The listing below holds a line with "none -> blue brick A8 level 1" and a later line with "none -> black brick B11 level 1". Write out those two lines and every line between them, exactly, and nothing else.

Extracted data:
===

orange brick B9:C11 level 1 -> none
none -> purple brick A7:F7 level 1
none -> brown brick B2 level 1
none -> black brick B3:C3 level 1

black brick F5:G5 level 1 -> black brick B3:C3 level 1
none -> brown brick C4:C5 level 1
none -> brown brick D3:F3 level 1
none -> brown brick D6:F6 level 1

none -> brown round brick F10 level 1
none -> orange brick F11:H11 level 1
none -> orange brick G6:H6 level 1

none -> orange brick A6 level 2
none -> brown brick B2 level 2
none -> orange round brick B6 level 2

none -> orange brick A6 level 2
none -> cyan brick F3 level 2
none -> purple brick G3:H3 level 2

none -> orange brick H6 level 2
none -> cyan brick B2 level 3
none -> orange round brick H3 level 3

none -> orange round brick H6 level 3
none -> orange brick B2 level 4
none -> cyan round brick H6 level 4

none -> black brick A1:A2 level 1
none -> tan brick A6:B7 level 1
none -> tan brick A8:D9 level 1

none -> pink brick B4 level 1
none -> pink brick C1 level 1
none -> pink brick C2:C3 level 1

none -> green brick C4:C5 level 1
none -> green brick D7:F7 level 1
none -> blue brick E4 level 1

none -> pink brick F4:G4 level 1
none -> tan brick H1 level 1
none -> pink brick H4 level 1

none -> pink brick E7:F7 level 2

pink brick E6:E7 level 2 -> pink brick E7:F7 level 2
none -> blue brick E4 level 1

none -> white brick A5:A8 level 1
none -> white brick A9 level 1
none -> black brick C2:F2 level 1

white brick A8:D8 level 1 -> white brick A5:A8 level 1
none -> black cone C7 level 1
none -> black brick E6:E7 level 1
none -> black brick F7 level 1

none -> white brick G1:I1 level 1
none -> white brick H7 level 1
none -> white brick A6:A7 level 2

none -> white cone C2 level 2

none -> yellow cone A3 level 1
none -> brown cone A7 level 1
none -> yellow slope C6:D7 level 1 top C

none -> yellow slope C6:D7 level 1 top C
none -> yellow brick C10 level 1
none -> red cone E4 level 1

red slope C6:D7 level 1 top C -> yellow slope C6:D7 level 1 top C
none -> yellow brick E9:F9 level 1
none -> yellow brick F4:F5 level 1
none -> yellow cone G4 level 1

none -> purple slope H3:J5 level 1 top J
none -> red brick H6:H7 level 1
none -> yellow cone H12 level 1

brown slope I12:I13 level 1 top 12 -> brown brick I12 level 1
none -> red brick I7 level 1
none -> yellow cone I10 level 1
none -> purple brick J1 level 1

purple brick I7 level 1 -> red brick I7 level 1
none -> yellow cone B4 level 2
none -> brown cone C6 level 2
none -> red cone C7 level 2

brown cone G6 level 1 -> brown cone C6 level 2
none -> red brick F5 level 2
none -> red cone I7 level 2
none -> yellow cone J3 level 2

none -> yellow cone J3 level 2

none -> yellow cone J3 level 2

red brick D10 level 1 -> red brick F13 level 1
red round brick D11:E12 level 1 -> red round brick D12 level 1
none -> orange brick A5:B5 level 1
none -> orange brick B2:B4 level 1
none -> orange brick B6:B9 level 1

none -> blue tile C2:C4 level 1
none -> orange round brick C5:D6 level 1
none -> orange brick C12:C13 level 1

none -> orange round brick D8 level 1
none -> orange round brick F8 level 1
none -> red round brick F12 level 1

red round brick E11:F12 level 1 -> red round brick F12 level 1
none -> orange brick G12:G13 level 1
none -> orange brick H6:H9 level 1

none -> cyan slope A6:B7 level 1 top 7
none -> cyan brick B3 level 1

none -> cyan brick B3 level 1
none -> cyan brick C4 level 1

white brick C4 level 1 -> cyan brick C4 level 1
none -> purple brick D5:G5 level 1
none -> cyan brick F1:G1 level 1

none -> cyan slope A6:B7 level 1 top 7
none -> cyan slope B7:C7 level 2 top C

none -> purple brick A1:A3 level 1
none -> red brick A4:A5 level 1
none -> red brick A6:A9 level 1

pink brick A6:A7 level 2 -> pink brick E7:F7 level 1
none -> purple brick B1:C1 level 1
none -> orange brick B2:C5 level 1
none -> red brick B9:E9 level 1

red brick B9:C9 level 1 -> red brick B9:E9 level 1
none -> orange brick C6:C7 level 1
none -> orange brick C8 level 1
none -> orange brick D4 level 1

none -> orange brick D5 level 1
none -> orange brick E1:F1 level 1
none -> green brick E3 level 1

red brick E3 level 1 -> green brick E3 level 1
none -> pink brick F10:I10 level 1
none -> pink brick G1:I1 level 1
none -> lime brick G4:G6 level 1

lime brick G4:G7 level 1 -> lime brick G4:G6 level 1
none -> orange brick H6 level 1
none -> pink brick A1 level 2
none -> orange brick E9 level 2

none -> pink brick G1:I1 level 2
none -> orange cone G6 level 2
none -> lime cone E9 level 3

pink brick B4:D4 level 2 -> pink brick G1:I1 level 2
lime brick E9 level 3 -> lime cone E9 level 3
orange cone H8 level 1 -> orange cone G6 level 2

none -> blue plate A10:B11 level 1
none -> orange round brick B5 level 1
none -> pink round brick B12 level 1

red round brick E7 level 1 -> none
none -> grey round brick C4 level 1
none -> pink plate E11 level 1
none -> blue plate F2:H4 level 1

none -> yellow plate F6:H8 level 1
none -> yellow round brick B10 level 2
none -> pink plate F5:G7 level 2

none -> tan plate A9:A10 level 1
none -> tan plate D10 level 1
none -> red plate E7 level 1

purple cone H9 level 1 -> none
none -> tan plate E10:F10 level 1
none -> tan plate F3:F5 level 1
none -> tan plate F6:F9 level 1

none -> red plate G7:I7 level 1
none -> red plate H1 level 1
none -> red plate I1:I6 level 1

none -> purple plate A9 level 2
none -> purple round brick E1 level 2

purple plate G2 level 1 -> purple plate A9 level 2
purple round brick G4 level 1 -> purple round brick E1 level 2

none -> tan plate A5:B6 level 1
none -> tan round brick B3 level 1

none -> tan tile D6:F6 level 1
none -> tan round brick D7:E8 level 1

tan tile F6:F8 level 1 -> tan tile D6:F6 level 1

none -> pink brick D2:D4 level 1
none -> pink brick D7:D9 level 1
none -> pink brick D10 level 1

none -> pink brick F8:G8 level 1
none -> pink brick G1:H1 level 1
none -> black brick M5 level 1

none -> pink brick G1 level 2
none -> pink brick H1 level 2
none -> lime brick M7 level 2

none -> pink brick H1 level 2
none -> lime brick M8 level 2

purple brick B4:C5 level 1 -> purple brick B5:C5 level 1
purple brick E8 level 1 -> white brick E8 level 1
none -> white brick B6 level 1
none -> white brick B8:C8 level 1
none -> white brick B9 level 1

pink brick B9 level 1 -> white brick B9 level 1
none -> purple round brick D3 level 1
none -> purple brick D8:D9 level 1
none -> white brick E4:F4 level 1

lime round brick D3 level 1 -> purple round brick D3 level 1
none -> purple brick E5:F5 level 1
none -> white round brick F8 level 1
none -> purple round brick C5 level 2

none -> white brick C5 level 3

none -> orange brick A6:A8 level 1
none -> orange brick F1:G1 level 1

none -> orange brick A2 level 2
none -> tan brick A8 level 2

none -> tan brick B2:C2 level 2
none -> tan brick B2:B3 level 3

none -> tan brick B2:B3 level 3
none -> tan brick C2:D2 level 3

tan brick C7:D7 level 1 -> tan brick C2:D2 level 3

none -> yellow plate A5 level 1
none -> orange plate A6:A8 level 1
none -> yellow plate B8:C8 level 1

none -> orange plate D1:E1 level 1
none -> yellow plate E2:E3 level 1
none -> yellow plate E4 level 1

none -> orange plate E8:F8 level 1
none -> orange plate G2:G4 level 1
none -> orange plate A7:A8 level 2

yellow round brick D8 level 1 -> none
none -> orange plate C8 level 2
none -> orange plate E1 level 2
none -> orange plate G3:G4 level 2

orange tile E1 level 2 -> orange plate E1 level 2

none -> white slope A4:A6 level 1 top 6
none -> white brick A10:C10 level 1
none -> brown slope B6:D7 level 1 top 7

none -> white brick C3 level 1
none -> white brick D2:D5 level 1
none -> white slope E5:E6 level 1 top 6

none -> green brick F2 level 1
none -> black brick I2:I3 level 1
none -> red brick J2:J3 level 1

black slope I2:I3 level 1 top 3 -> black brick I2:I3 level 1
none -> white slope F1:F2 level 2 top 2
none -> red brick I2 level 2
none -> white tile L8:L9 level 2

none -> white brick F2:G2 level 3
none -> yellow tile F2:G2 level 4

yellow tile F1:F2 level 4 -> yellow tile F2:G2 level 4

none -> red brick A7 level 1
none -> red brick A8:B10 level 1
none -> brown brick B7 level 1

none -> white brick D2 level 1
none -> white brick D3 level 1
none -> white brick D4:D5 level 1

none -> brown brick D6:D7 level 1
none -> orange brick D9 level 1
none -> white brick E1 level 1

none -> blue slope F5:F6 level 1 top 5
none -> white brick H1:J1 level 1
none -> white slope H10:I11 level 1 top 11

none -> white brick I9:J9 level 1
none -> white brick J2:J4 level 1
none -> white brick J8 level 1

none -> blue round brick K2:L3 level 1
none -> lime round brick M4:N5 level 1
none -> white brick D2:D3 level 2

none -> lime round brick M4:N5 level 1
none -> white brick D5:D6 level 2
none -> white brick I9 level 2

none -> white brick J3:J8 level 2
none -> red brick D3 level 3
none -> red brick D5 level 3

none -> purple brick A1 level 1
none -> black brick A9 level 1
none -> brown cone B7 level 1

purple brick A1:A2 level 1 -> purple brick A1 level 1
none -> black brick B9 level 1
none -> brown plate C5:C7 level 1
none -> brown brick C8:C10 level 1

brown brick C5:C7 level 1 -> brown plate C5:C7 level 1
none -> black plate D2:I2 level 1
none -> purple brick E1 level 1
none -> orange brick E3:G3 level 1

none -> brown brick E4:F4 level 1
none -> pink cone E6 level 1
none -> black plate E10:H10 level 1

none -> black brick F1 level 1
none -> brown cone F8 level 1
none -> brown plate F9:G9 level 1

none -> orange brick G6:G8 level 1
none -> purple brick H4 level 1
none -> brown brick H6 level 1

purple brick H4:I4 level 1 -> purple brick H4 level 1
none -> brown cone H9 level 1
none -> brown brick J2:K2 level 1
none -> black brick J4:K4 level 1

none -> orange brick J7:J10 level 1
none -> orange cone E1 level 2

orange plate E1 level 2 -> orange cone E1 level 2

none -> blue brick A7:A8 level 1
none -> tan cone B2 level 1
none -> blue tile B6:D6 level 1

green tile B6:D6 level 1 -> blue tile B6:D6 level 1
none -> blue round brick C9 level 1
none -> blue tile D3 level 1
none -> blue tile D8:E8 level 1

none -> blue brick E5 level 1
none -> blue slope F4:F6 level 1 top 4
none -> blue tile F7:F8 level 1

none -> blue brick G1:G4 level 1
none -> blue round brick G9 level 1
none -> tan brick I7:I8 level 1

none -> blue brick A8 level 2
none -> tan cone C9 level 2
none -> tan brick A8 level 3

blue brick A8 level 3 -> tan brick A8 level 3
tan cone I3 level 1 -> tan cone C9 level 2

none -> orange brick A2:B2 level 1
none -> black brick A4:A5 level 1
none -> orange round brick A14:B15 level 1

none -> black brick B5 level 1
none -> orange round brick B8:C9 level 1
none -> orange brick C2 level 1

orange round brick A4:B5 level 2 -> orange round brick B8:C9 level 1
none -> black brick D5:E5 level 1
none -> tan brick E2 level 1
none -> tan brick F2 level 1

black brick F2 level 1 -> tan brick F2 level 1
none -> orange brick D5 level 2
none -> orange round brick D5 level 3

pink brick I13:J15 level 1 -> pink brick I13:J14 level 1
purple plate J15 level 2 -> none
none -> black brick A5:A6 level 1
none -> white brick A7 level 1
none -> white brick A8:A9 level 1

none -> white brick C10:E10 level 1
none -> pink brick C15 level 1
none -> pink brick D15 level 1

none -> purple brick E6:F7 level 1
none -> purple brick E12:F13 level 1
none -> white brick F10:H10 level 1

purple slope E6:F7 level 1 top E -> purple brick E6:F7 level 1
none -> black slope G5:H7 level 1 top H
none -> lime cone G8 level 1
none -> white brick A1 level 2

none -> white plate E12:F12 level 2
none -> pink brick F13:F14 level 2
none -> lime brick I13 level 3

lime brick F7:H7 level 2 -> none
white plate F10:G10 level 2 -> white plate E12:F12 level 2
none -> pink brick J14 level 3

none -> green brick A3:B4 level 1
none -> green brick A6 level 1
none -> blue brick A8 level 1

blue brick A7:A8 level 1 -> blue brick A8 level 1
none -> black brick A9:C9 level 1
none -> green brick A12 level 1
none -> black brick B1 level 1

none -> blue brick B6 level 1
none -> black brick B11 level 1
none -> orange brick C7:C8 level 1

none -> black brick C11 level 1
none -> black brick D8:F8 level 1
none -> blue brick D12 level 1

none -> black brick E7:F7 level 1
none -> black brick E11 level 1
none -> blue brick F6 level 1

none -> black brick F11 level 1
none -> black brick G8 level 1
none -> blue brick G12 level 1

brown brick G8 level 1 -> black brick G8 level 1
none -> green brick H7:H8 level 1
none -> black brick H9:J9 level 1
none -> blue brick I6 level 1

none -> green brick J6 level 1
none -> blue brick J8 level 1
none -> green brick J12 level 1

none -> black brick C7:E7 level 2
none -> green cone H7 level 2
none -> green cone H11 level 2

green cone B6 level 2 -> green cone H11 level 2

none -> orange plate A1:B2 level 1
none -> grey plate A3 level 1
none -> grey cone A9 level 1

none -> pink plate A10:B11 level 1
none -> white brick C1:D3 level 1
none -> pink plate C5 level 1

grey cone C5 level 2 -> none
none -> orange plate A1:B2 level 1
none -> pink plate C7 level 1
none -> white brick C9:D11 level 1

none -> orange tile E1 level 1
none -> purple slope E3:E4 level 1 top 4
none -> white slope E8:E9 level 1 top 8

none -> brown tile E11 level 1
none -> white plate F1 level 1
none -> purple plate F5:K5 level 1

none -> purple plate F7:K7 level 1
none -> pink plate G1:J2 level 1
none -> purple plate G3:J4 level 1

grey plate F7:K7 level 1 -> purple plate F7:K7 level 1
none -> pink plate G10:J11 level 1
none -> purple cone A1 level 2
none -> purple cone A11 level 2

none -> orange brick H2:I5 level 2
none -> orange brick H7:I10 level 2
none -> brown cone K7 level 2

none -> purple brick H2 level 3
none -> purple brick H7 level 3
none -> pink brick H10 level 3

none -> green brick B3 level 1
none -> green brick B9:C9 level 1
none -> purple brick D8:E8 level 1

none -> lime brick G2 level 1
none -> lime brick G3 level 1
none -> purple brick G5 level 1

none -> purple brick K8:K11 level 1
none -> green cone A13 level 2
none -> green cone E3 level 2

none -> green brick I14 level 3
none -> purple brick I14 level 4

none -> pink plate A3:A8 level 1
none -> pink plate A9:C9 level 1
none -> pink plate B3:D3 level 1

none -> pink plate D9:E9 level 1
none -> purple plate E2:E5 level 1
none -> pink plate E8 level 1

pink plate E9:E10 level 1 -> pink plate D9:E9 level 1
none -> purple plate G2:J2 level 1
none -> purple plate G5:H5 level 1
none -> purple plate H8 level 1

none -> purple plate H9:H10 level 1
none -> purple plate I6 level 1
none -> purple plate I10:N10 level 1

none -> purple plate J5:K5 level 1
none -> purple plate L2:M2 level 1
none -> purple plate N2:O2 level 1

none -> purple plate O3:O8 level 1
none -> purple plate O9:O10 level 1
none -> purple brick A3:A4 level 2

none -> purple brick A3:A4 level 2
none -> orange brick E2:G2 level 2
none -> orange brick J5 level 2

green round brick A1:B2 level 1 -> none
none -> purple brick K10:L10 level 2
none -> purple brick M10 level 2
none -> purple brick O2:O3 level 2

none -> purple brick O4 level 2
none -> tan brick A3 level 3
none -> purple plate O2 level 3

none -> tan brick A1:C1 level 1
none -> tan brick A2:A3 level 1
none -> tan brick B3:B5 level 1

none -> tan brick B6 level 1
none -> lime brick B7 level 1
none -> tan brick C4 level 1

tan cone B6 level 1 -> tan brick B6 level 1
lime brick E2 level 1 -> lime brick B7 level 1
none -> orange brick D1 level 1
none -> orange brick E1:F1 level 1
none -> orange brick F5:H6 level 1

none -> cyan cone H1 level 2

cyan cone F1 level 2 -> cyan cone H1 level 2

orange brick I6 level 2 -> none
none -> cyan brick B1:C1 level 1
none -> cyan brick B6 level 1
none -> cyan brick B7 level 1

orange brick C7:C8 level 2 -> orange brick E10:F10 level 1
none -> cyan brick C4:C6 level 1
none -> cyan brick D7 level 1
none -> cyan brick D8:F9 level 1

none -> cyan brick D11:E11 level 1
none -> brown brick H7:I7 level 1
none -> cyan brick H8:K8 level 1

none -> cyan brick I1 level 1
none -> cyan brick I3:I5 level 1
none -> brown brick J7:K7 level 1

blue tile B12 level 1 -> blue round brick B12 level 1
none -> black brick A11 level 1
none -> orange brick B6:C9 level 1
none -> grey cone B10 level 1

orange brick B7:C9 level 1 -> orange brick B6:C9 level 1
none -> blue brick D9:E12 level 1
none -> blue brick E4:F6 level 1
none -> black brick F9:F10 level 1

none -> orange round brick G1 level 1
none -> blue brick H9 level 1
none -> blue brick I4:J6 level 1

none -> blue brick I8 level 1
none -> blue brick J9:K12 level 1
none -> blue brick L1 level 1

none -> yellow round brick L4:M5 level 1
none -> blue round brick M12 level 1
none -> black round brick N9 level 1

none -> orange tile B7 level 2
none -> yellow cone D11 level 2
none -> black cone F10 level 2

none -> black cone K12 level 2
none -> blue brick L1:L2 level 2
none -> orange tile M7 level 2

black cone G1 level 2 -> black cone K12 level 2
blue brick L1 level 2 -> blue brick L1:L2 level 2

===

Solution for this exercise:
none -> blue brick A8 level 1

blue brick A7:A8 level 1 -> blue brick A8 level 1
none -> black brick A9:C9 level 1
none -> green brick A12 level 1
none -> black brick B1 level 1

none -> blue brick B6 level 1
none -> black brick B11 level 1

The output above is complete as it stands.